Per-category count data:
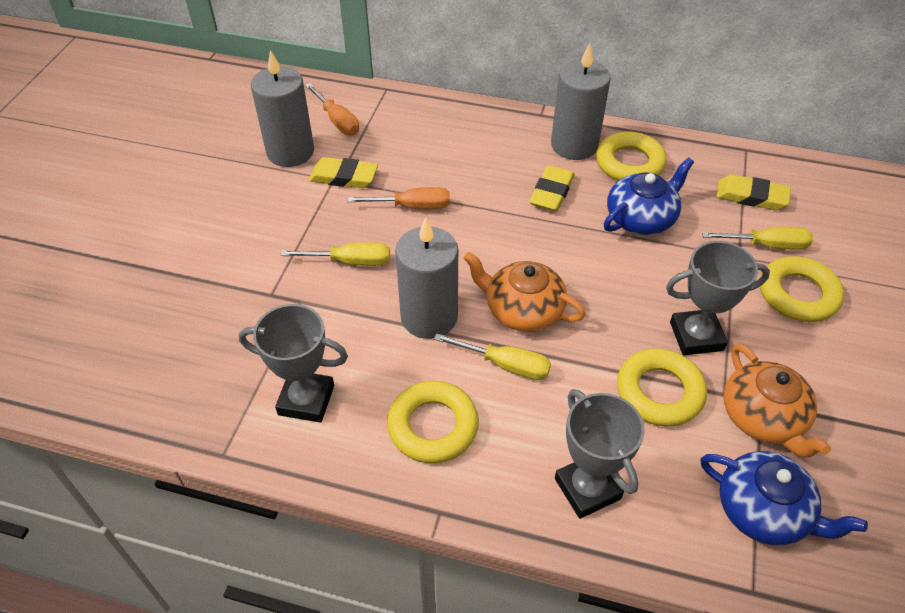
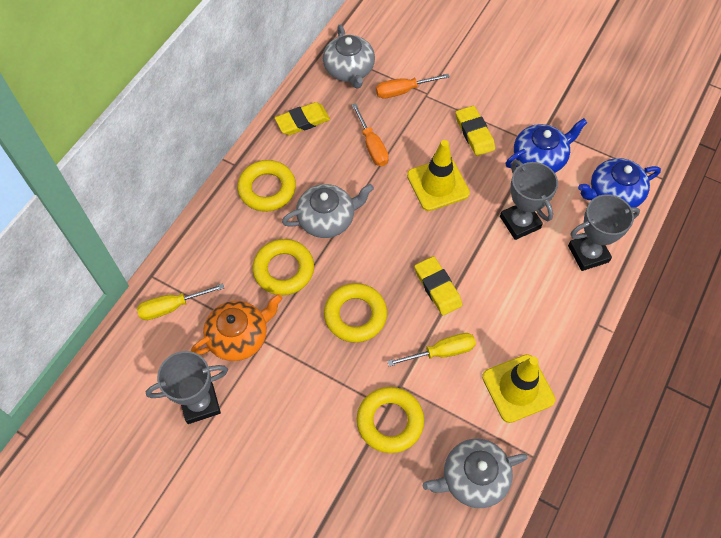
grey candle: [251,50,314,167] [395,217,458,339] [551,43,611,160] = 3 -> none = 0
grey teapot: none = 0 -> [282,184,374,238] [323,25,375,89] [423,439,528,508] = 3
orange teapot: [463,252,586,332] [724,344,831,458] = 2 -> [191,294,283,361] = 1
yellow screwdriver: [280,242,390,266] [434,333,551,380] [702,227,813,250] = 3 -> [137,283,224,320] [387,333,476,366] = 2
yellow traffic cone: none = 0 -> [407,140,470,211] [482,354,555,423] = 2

[Goal of the exercise]: Reproduce every record exactly; images stay out.

[Output for this exercise]:
grey candle: [251,50,314,167] [395,217,458,339] [551,43,611,160] = 3 -> none = 0
grey teapot: none = 0 -> [282,184,374,238] [323,25,375,89] [423,439,528,508] = 3
orange teapot: [463,252,586,332] [724,344,831,458] = 2 -> [191,294,283,361] = 1
yellow screwdriver: [280,242,390,266] [434,333,551,380] [702,227,813,250] = 3 -> [137,283,224,320] [387,333,476,366] = 2
yellow traffic cone: none = 0 -> [407,140,470,211] [482,354,555,423] = 2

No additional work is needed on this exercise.